BEGIN TASK INPUT
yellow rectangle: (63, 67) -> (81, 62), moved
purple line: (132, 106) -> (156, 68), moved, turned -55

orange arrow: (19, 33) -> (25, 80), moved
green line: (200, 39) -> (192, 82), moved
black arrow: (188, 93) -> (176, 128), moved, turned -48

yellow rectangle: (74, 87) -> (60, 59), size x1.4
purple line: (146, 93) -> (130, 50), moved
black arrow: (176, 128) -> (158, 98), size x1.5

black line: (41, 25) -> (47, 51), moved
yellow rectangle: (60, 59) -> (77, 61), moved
END TASK INPUT
BEGIN TASK INPUT
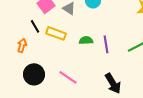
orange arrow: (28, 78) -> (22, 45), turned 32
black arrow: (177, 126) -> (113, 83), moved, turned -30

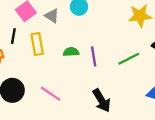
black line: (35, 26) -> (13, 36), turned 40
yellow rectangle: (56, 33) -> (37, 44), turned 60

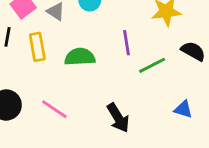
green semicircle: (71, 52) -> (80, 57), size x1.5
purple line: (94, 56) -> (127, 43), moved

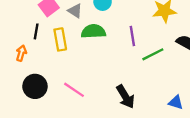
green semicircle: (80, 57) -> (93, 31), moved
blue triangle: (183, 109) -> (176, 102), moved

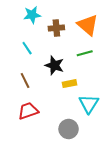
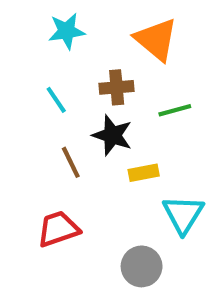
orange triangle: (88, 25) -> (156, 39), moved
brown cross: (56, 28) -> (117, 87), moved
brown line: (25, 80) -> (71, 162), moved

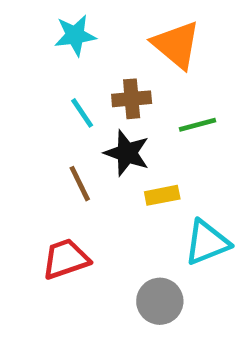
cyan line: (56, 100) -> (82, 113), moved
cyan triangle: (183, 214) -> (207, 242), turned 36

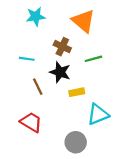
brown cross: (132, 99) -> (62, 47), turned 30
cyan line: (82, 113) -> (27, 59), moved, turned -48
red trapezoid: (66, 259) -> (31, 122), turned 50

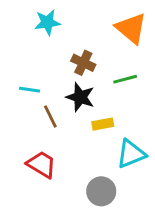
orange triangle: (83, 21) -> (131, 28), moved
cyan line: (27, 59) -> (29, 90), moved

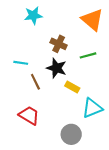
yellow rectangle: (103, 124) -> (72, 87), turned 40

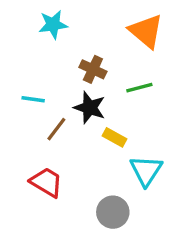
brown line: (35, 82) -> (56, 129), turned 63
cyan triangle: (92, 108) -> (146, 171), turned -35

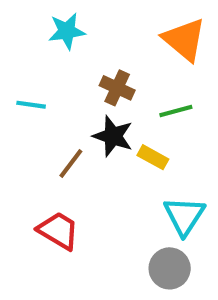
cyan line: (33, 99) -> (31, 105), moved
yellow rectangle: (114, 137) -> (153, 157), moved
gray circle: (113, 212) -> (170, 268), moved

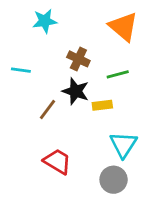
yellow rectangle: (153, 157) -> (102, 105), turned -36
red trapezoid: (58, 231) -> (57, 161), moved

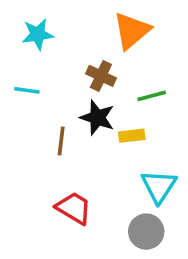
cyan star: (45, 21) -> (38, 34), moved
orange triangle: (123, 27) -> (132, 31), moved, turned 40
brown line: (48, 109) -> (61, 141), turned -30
END TASK INPUT
* **WHAT IS REQUIRED**
Match on "yellow" and copy out every line of the entries that contains it.

* **EXPECTED ANSWER**
yellow rectangle: (63, 67) -> (81, 62), moved
yellow rectangle: (74, 87) -> (60, 59), size x1.4
yellow rectangle: (60, 59) -> (77, 61), moved
yellow rectangle: (56, 33) -> (37, 44), turned 60
yellow rectangle: (103, 124) -> (72, 87), turned 40
yellow rectangle: (114, 137) -> (153, 157), moved
yellow rectangle: (153, 157) -> (102, 105), turned -36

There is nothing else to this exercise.